▸ AVAILABLE RECORDS:
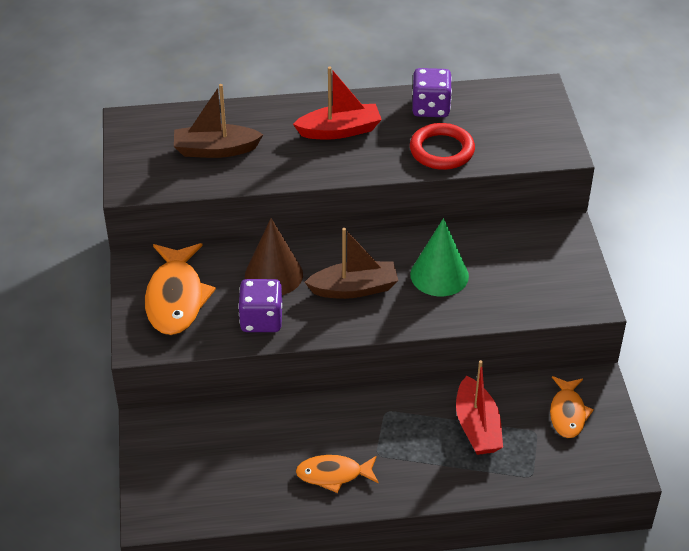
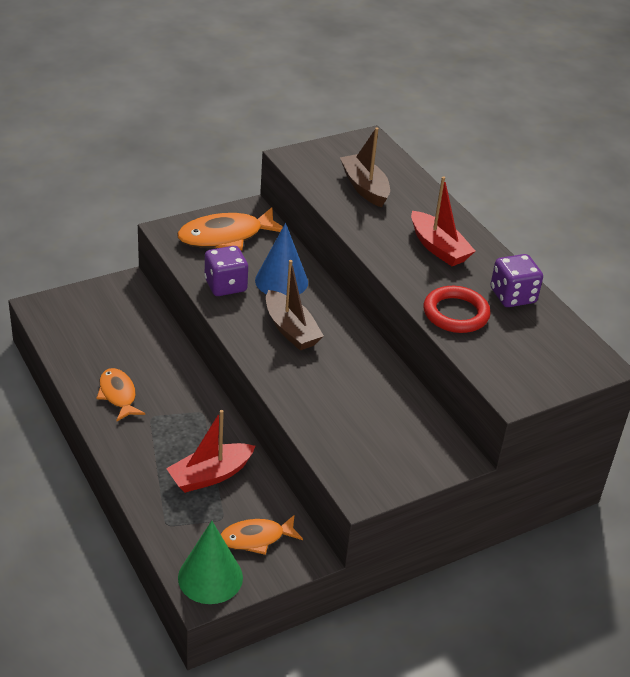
camera: 65 degrees right, 5 degrees down
(273, 275) = (281, 281): brown cone -> blue cone
(439, 275) = (338, 379): green cone -> green cone (210, 577)

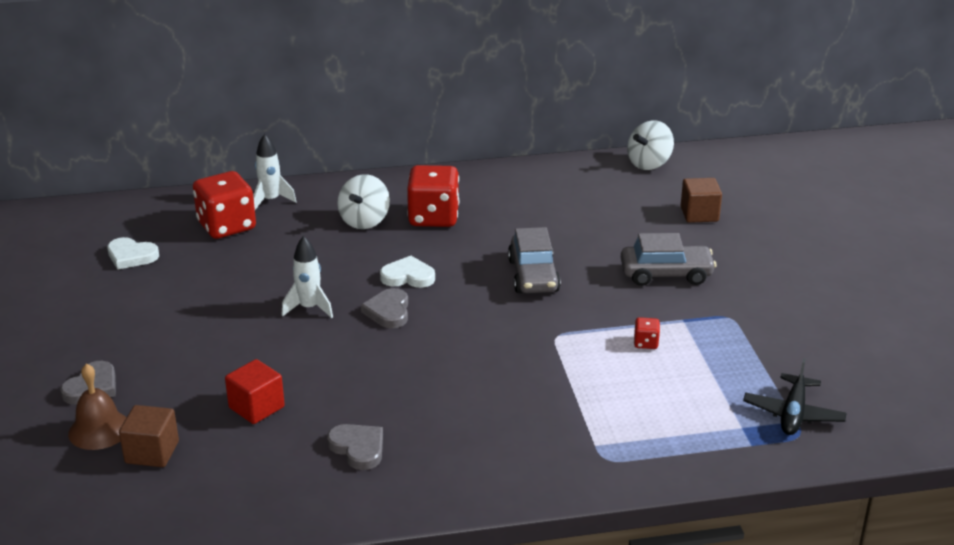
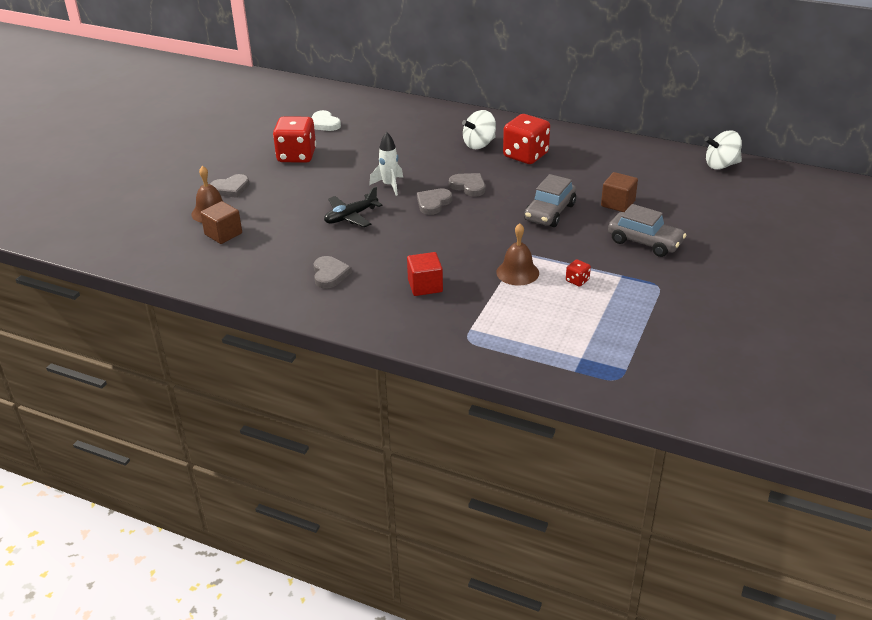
camera: 35 degrees right, 5 degrees up
(226, 226) = (394, 122): red dice -> red dice (296, 156)
(256, 407) = (300, 231): red cube -> red cube (425, 286)
(271, 201) = (436, 115): white rocket -> none
(408, 276) = (468, 186): white heart -> grey heart
(574, 358) = (517, 272): none -> brown bell
(699, 214) = (719, 211): brown cube -> brown cube (618, 204)
(793, 414) = (629, 364): black plane -> black plane (351, 216)

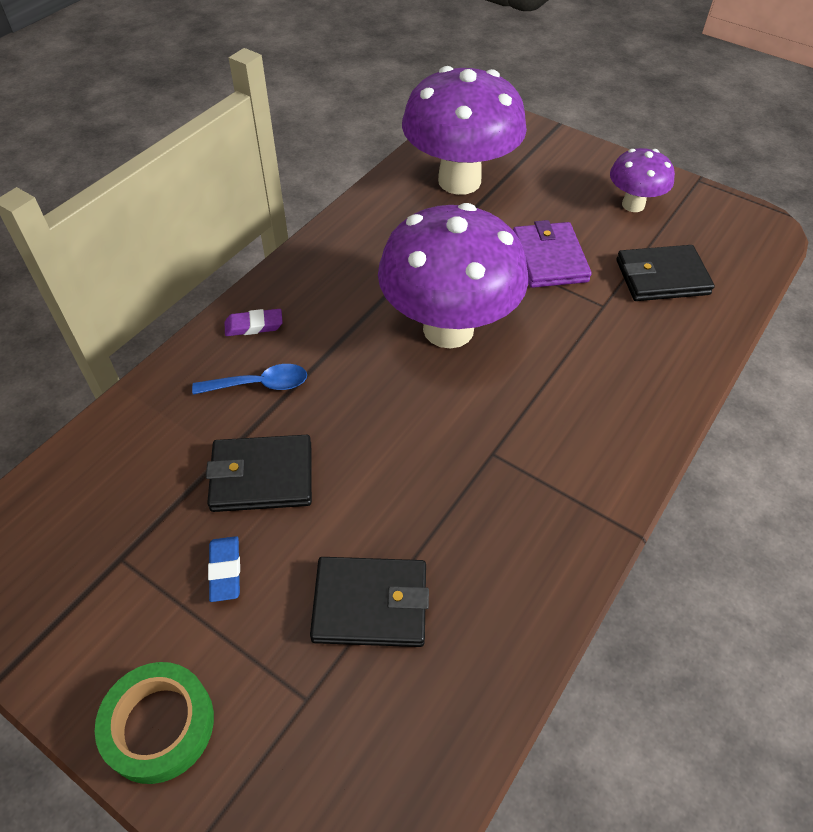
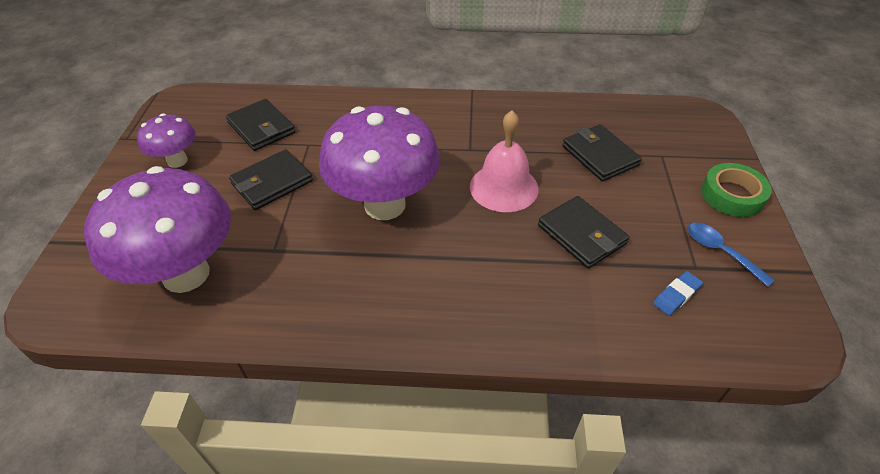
camera: 120 degrees left, 5 degrees down
(225, 571) = (647, 216): blue eraser -> blue eraser (676, 295)
(254, 326) = (469, 318): purple eraser -> none
(259, 385) = (519, 278): blue spoon -> blue spoon (720, 252)
(395, 448) = (504, 187): none -> pink bell
(549, 259) = (272, 182): purple wallet -> black wallet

▸ EXERCISE AIM:
Because only one stretch of the records is wanted, please output the lines from the one holding "(273, 275) = (281, 281): brown" through the one holding "(699, 214) = (719, 211): brown" exactly, both included, and leave every picture out.

▸ RESULT:
(273, 275) = (281, 281): brown cone -> blue cone
(439, 275) = (338, 379): green cone -> green cone (210, 577)

camera: 35 degrees right, 5 degrees up
(226, 226) = (394, 122): red dice -> red dice (296, 156)
(256, 407) = (300, 231): red cube -> red cube (425, 286)
(271, 201) = (436, 115): white rocket -> none
(408, 276) = (468, 186): white heart -> grey heart
(574, 358) = (517, 272): none -> brown bell
(699, 214) = (719, 211): brown cube -> brown cube (618, 204)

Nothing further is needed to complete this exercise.